**Problem description**: Below are some records; print every one of them exactly.

Before-and-after coordinate records:
○ ○ ○ ○ ○ ○ ○

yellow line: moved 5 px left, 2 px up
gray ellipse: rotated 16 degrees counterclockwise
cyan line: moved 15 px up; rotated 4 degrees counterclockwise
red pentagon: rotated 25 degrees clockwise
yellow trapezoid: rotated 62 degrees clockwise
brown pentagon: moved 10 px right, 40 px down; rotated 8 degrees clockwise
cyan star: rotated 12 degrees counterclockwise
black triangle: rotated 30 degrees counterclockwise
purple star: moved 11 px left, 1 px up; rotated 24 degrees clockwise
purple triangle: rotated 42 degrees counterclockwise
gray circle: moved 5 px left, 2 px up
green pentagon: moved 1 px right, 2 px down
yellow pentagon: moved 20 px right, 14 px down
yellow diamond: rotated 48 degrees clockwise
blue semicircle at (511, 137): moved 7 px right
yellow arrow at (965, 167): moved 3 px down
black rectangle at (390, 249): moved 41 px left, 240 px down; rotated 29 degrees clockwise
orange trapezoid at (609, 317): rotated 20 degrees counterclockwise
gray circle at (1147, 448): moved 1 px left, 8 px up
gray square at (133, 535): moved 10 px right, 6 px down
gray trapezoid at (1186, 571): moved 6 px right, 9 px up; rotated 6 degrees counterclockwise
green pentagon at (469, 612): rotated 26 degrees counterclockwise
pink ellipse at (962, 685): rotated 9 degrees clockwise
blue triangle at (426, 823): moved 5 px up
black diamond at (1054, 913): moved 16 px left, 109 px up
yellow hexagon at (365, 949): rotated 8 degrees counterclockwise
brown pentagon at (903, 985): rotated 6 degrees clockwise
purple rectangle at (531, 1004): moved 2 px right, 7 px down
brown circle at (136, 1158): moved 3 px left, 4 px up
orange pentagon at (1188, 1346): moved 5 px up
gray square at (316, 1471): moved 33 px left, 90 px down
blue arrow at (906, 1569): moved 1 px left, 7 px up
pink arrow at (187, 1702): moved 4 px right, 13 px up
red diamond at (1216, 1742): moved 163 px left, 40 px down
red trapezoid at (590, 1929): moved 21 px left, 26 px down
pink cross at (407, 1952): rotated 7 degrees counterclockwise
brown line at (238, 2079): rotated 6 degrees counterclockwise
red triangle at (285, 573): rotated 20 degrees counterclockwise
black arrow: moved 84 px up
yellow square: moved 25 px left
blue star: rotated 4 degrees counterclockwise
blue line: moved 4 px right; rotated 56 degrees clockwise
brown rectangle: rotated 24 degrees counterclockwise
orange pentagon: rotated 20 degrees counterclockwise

○ ○ ○ ○ ○ ○ ○

**Answer below**:
yellow line: moved 5 px left, 2 px up
gray ellipse: rotated 16 degrees counterclockwise
cyan line: moved 15 px up; rotated 4 degrees counterclockwise
red pentagon: rotated 25 degrees clockwise
yellow trapezoid: rotated 62 degrees clockwise
brown pentagon: moved 10 px right, 40 px down; rotated 8 degrees clockwise
cyan star: rotated 12 degrees counterclockwise
black triangle: rotated 30 degrees counterclockwise
purple star: moved 11 px left, 1 px up; rotated 24 degrees clockwise
purple triangle: rotated 42 degrees counterclockwise
gray circle: moved 5 px left, 2 px up
green pentagon: moved 1 px right, 2 px down
yellow pentagon: moved 20 px right, 14 px down
yellow diamond: rotated 48 degrees clockwise
blue semicircle at (511, 137): moved 7 px right
yellow arrow at (965, 167): moved 3 px down
black rectangle at (390, 249): moved 41 px left, 240 px down; rotated 29 degrees clockwise
orange trapezoid at (609, 317): rotated 20 degrees counterclockwise
gray circle at (1147, 448): moved 1 px left, 8 px up
gray square at (133, 535): moved 10 px right, 6 px down
gray trapezoid at (1186, 571): moved 6 px right, 9 px up; rotated 6 degrees counterclockwise
green pentagon at (469, 612): rotated 26 degrees counterclockwise
pink ellipse at (962, 685): rotated 9 degrees clockwise
blue triangle at (426, 823): moved 5 px up
black diamond at (1054, 913): moved 16 px left, 109 px up
yellow hexagon at (365, 949): rotated 8 degrees counterclockwise
brown pentagon at (903, 985): rotated 6 degrees clockwise
purple rectangle at (531, 1004): moved 2 px right, 7 px down
brown circle at (136, 1158): moved 3 px left, 4 px up
orange pentagon at (1188, 1346): moved 5 px up
gray square at (316, 1471): moved 33 px left, 90 px down
blue arrow at (906, 1569): moved 1 px left, 7 px up
pink arrow at (187, 1702): moved 4 px right, 13 px up
red diamond at (1216, 1742): moved 163 px left, 40 px down
red trapezoid at (590, 1929): moved 21 px left, 26 px down
pink cross at (407, 1952): rotated 7 degrees counterclockwise
brown line at (238, 2079): rotated 6 degrees counterclockwise
red triangle at (285, 573): rotated 20 degrees counterclockwise
black arrow: moved 84 px up
yellow square: moved 25 px left
blue star: rotated 4 degrees counterclockwise
blue line: moved 4 px right; rotated 56 degrees clockwise
brown rectangle: rotated 24 degrees counterclockwise
orange pentagon: rotated 20 degrees counterclockwise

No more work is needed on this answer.